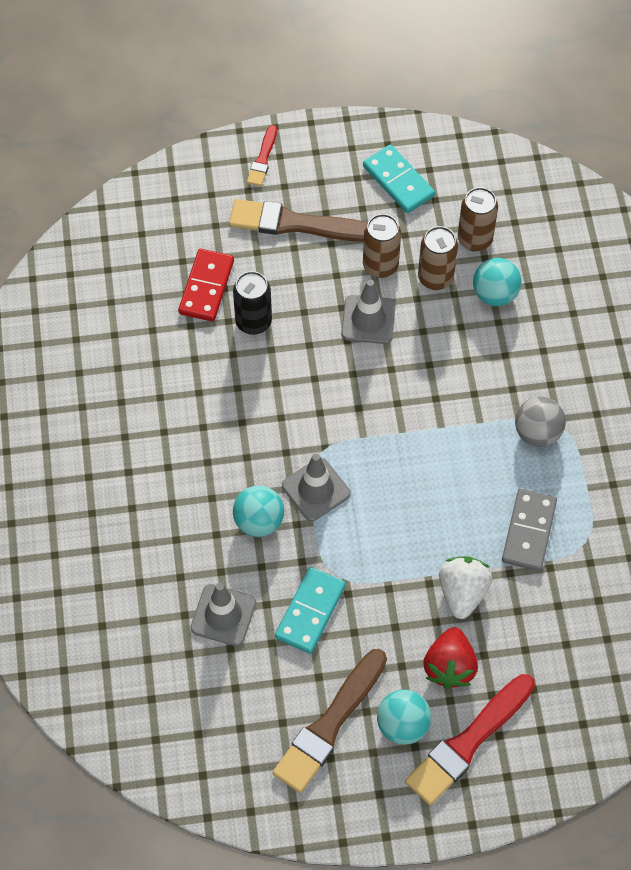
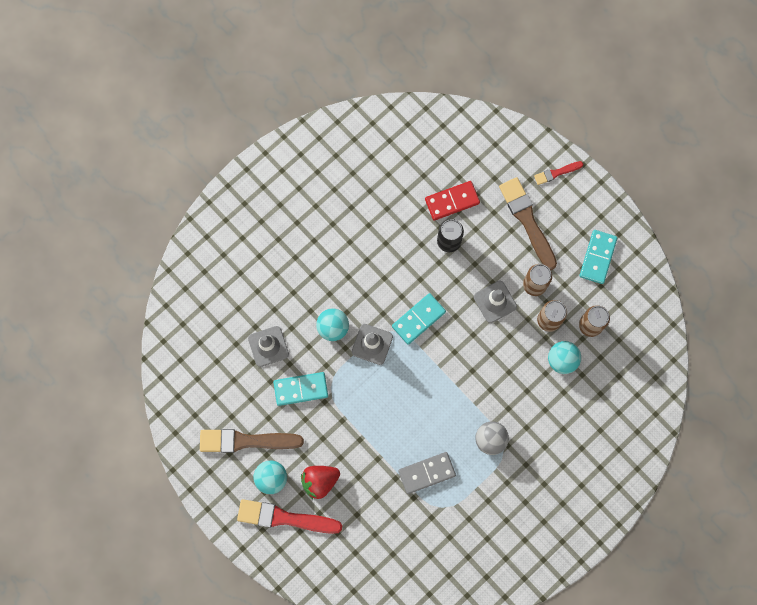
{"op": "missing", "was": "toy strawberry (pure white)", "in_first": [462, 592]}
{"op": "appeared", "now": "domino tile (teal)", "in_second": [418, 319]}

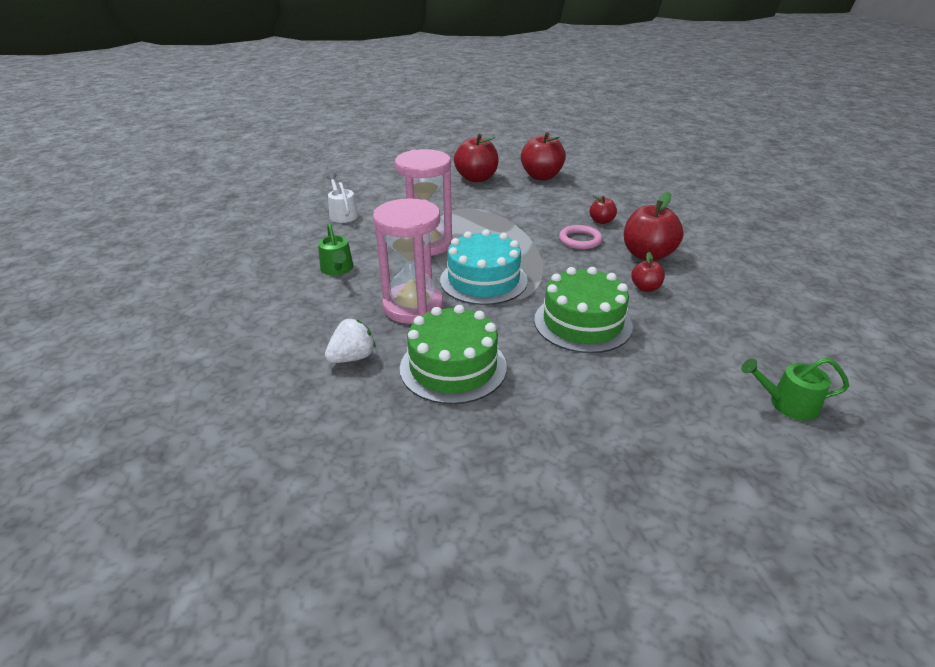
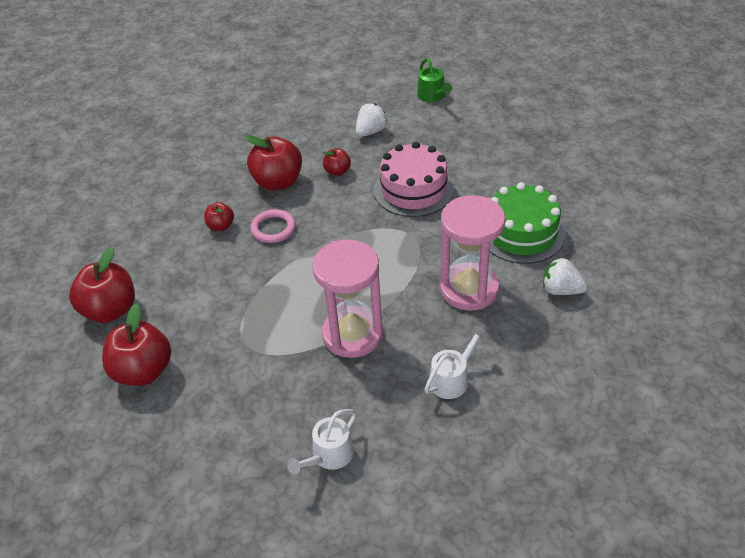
{"op": "missing", "was": "gateau (teal)", "in_first": [483, 280]}
{"op": "appeared", "now": "toy strawberry (pure white)", "in_second": [371, 131]}
{"op": "colour", "was": "watering pot (leaf-green)", "now": "watering pot (pure white)", "in_first": [337, 269], "in_second": [452, 379]}
{"op": "colour", "was": "gateau (leaf-green)", "now": "gateau (rosy)", "in_first": [582, 322], "in_second": [413, 189]}

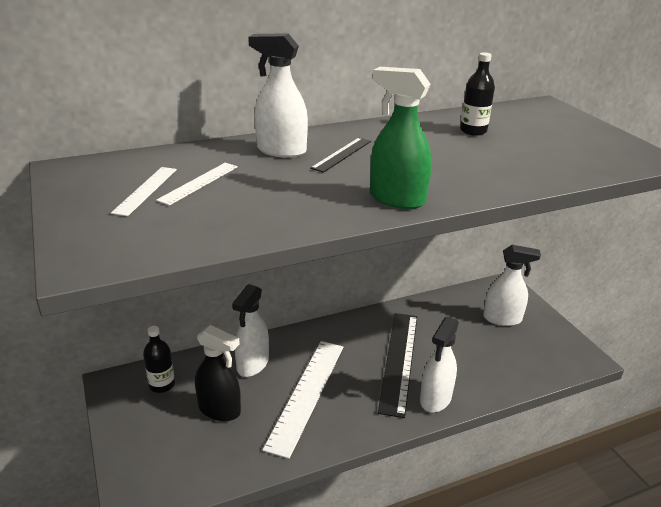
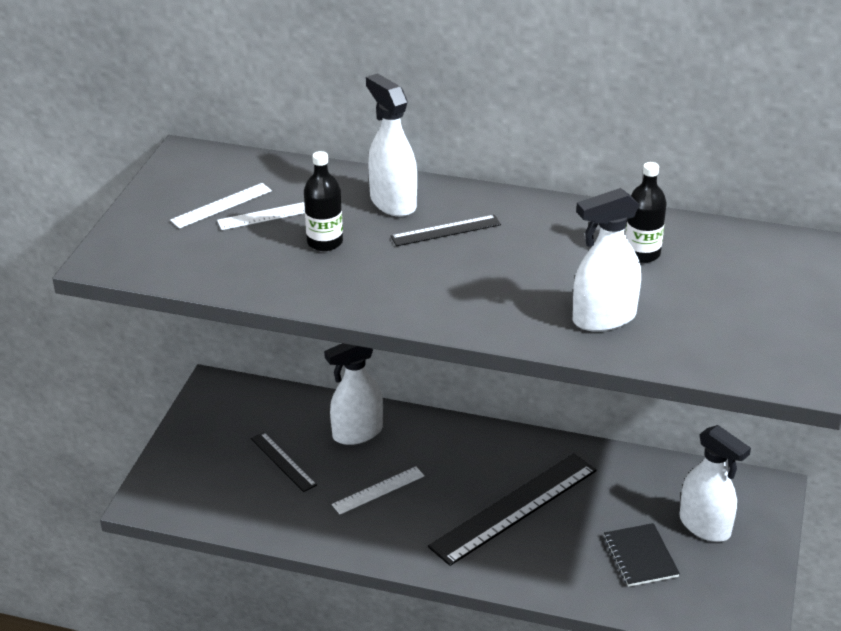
{"op": "missing", "was": "sprayer (leaf-green)", "in_first": [396, 199]}
{"op": "appeared", "now": "notepad (black)", "in_second": [640, 556]}
{"op": "relocated", "was": "drink bottle (black)", "in_first": [162, 385], "in_second": [325, 242]}
{"op": "relocated", "was": "sprayer (pure white)", "in_first": [435, 399], "in_second": [603, 318]}
{"op": "exchanged", "was": "sprayer (black)", "now": "straightedge (black)", "in_first": [219, 410], "in_second": [283, 461]}
{"op": "size", "was": "straightedge (pure white)", "in_first": [306, 394], "in_second": [378, 490], "ratio": 0.5}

□ □ □

Try it:
Leave out the pictures and repeat everything else in the records exactly.

Task output:
{"op": "missing", "was": "toy strawberry (pure white)", "in_first": [462, 592]}
{"op": "appeared", "now": "domino tile (teal)", "in_second": [418, 319]}

{"op": "missing", "was": "gateau (teal)", "in_first": [483, 280]}
{"op": "appeared", "now": "toy strawberry (pure white)", "in_second": [371, 131]}
{"op": "colour", "was": "watering pot (leaf-green)", "now": "watering pot (pure white)", "in_first": [337, 269], "in_second": [452, 379]}
{"op": "colour", "was": "gateau (leaf-green)", "now": "gateau (rosy)", "in_first": [582, 322], "in_second": [413, 189]}

{"op": "missing", "was": "sprayer (leaf-green)", "in_first": [396, 199]}
{"op": "appeared", "now": "notepad (black)", "in_second": [640, 556]}
{"op": "relocated", "was": "drink bottle (black)", "in_first": [162, 385], "in_second": [325, 242]}
{"op": "relocated", "was": "sprayer (pure white)", "in_first": [435, 399], "in_second": [603, 318]}
{"op": "exchanged", "was": "sprayer (black)", "now": "straightedge (black)", "in_first": [219, 410], "in_second": [283, 461]}
{"op": "size", "was": "straightedge (pure white)", "in_first": [306, 394], "in_second": [378, 490], "ratio": 0.5}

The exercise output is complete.